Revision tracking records

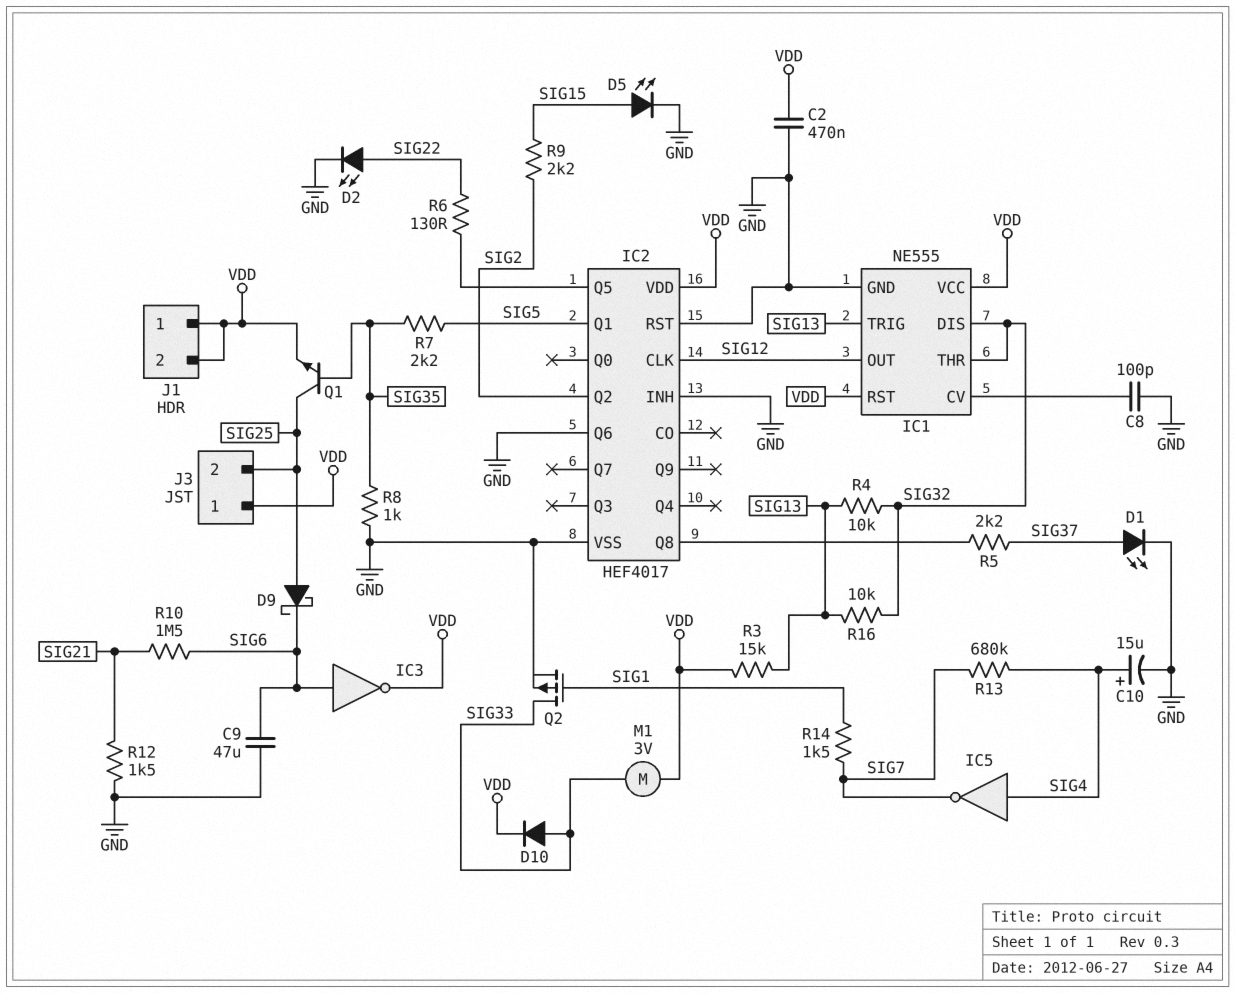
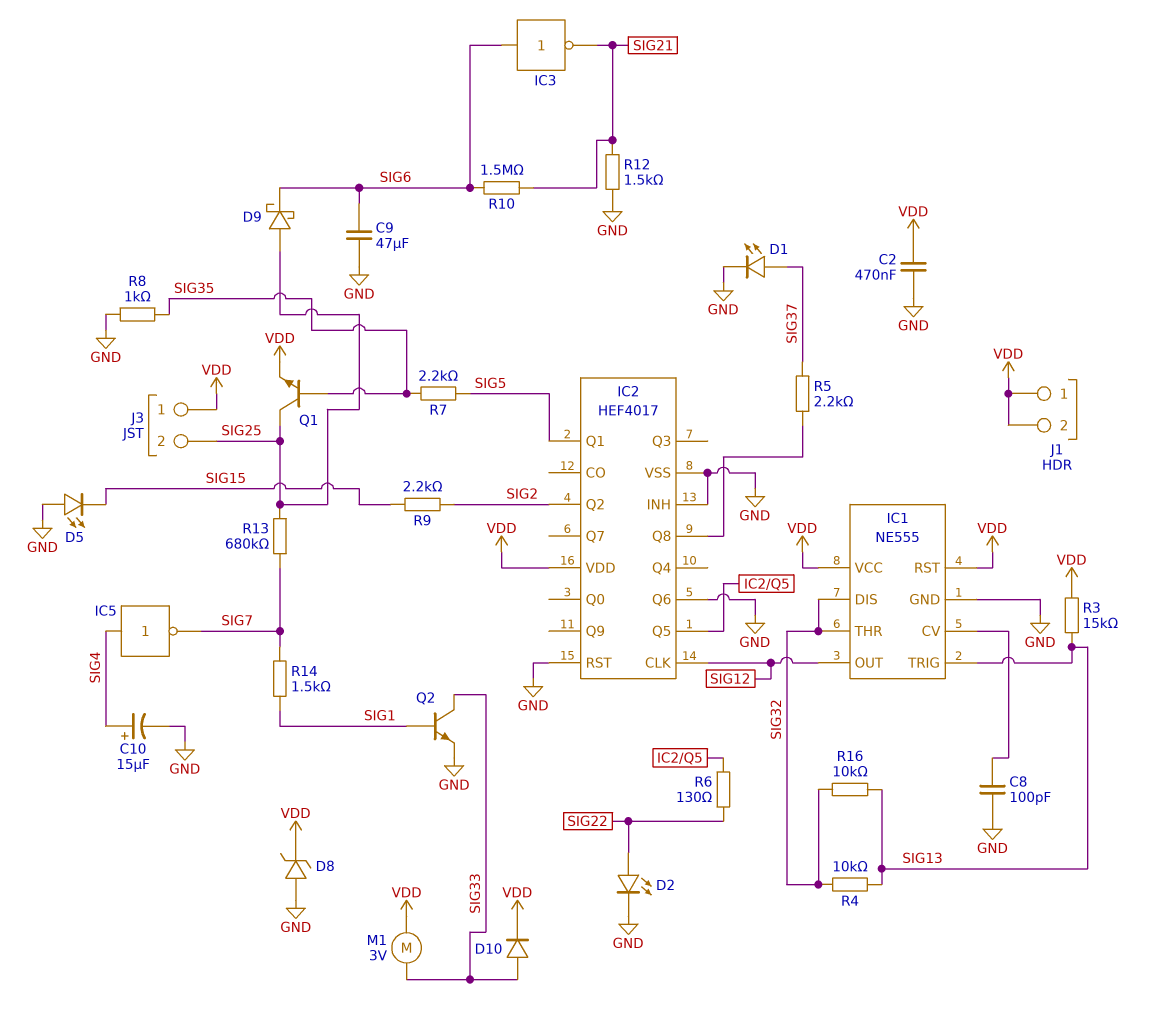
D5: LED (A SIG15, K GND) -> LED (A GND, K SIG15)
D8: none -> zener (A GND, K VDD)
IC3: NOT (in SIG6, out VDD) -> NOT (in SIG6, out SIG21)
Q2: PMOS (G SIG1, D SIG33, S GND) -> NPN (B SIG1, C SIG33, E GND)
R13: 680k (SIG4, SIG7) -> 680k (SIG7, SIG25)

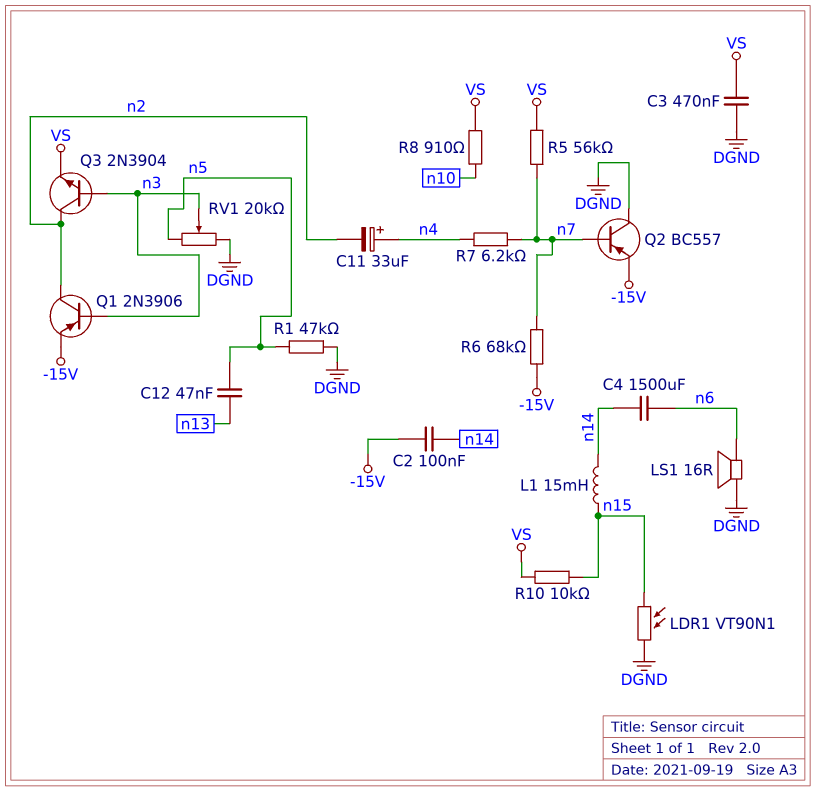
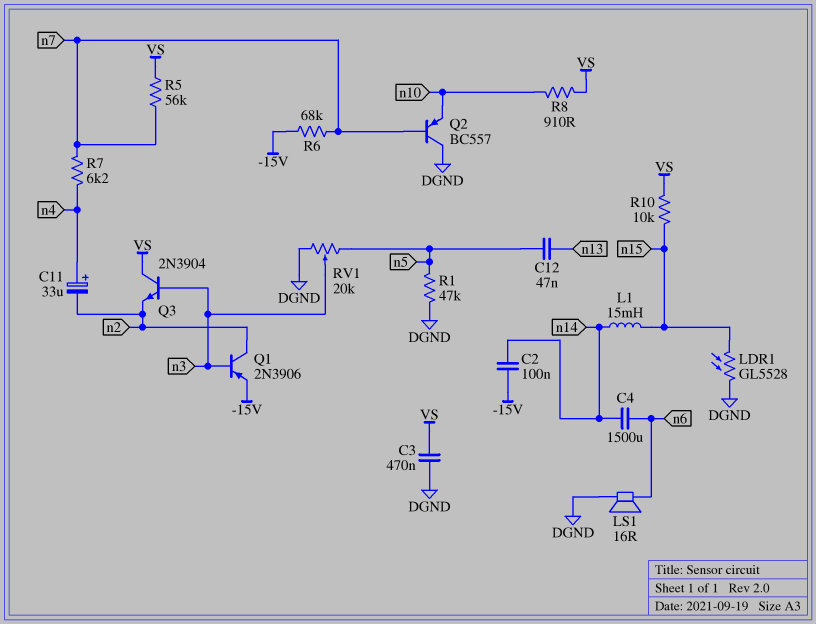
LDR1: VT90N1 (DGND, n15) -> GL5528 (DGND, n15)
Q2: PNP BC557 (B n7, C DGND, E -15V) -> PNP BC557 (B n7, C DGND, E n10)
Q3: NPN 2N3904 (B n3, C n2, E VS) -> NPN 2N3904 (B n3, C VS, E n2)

▶ [Problem statement]:
Where the string "DGND" occurs in a line above, count that line, and report solely the final figure.

▶ [Your solution]:
2